Nothing but the lines from the one with "moved,SNOW-WHITE LIGHT BULB,[217" through the final line of the entries below should be written out, each exactly as given.
══ DATASET EXCERPTS ══
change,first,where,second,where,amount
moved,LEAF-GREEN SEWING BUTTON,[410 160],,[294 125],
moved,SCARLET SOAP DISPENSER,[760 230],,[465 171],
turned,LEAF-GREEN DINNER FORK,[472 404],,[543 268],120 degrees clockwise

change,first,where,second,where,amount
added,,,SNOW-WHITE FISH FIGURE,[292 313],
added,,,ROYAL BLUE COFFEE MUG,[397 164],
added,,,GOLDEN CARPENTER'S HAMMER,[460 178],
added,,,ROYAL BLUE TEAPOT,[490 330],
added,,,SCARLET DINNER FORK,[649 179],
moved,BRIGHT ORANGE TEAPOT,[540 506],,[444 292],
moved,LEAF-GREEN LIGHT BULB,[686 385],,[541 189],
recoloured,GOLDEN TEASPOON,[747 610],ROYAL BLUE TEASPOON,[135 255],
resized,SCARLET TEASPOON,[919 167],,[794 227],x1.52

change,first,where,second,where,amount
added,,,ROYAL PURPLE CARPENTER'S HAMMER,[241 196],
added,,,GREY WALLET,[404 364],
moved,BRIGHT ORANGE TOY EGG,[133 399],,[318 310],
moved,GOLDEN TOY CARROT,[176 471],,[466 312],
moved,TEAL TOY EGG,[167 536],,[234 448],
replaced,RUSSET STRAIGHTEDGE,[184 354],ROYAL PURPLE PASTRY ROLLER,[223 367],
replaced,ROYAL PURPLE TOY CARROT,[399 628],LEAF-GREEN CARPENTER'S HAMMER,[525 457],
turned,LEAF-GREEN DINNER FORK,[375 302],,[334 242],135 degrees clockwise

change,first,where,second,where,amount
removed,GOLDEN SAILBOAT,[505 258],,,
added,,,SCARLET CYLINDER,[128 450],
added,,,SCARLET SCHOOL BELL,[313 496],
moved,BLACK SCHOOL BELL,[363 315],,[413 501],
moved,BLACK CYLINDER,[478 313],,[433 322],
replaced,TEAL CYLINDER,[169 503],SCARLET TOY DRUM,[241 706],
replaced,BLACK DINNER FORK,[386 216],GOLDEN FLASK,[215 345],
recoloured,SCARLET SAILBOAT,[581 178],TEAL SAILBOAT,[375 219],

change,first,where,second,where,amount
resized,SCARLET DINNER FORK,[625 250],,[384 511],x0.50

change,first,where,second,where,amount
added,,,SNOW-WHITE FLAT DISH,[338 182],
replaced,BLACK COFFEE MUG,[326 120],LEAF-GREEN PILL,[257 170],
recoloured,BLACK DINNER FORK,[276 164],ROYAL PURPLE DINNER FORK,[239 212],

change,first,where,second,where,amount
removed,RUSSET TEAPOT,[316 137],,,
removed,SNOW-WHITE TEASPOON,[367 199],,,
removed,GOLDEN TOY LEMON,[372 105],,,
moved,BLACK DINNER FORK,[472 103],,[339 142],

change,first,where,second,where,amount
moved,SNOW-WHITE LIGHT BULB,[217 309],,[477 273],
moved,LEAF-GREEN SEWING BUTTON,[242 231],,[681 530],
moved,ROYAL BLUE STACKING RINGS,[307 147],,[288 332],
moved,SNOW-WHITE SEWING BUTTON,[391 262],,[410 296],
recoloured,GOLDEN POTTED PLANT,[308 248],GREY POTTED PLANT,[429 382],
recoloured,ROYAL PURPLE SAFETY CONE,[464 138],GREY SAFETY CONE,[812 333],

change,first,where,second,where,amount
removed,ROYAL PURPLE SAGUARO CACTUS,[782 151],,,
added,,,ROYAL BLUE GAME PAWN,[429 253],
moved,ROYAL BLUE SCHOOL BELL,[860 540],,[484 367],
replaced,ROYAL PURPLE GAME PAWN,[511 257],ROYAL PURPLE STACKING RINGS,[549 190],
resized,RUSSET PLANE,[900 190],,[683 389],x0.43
═══
* **RESPONSE AREA**
moved,SNOW-WHITE LIGHT BULB,[217 309],,[477 273],
moved,LEAF-GREEN SEWING BUTTON,[242 231],,[681 530],
moved,ROYAL BLUE STACKING RINGS,[307 147],,[288 332],
moved,SNOW-WHITE SEWING BUTTON,[391 262],,[410 296],
recoloured,GOLDEN POTTED PLANT,[308 248],GREY POTTED PLANT,[429 382],
recoloured,ROYAL PURPLE SAFETY CONE,[464 138],GREY SAFETY CONE,[812 333],

change,first,where,second,where,amount
removed,ROYAL PURPLE SAGUARO CACTUS,[782 151],,,
added,,,ROYAL BLUE GAME PAWN,[429 253],
moved,ROYAL BLUE SCHOOL BELL,[860 540],,[484 367],
replaced,ROYAL PURPLE GAME PAWN,[511 257],ROYAL PURPLE STACKING RINGS,[549 190],
resized,RUSSET PLANE,[900 190],,[683 389],x0.43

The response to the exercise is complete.